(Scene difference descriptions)
===

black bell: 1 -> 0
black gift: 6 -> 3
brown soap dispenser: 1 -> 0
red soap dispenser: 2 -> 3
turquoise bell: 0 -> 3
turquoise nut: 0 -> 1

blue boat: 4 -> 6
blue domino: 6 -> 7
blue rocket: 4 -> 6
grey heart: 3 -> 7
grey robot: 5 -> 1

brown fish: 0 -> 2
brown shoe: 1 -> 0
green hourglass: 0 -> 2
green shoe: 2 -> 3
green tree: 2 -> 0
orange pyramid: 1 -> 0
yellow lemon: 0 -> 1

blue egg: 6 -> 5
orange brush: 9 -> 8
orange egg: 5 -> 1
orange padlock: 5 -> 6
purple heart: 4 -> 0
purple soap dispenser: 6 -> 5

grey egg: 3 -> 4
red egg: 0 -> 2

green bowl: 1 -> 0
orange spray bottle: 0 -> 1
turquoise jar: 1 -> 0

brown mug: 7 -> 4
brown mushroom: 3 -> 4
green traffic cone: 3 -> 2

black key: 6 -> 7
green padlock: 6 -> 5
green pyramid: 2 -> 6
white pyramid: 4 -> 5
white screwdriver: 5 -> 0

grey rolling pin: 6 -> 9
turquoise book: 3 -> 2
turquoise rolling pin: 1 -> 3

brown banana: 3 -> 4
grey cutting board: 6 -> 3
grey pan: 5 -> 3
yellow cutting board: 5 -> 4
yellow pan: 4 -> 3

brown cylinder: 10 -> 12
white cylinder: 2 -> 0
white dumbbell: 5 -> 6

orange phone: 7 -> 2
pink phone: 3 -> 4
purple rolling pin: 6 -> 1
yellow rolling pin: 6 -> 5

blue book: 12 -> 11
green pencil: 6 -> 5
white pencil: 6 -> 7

===

### Exercise
Your reply should consist of the records, duplicated exactly.

### Task output
black bell: 1 -> 0
black gift: 6 -> 3
brown soap dispenser: 1 -> 0
red soap dispenser: 2 -> 3
turquoise bell: 0 -> 3
turquoise nut: 0 -> 1

blue boat: 4 -> 6
blue domino: 6 -> 7
blue rocket: 4 -> 6
grey heart: 3 -> 7
grey robot: 5 -> 1

brown fish: 0 -> 2
brown shoe: 1 -> 0
green hourglass: 0 -> 2
green shoe: 2 -> 3
green tree: 2 -> 0
orange pyramid: 1 -> 0
yellow lemon: 0 -> 1

blue egg: 6 -> 5
orange brush: 9 -> 8
orange egg: 5 -> 1
orange padlock: 5 -> 6
purple heart: 4 -> 0
purple soap dispenser: 6 -> 5

grey egg: 3 -> 4
red egg: 0 -> 2

green bowl: 1 -> 0
orange spray bottle: 0 -> 1
turquoise jar: 1 -> 0

brown mug: 7 -> 4
brown mushroom: 3 -> 4
green traffic cone: 3 -> 2

black key: 6 -> 7
green padlock: 6 -> 5
green pyramid: 2 -> 6
white pyramid: 4 -> 5
white screwdriver: 5 -> 0

grey rolling pin: 6 -> 9
turquoise book: 3 -> 2
turquoise rolling pin: 1 -> 3

brown banana: 3 -> 4
grey cutting board: 6 -> 3
grey pan: 5 -> 3
yellow cutting board: 5 -> 4
yellow pan: 4 -> 3

brown cylinder: 10 -> 12
white cylinder: 2 -> 0
white dumbbell: 5 -> 6

orange phone: 7 -> 2
pink phone: 3 -> 4
purple rolling pin: 6 -> 1
yellow rolling pin: 6 -> 5

blue book: 12 -> 11
green pencil: 6 -> 5
white pencil: 6 -> 7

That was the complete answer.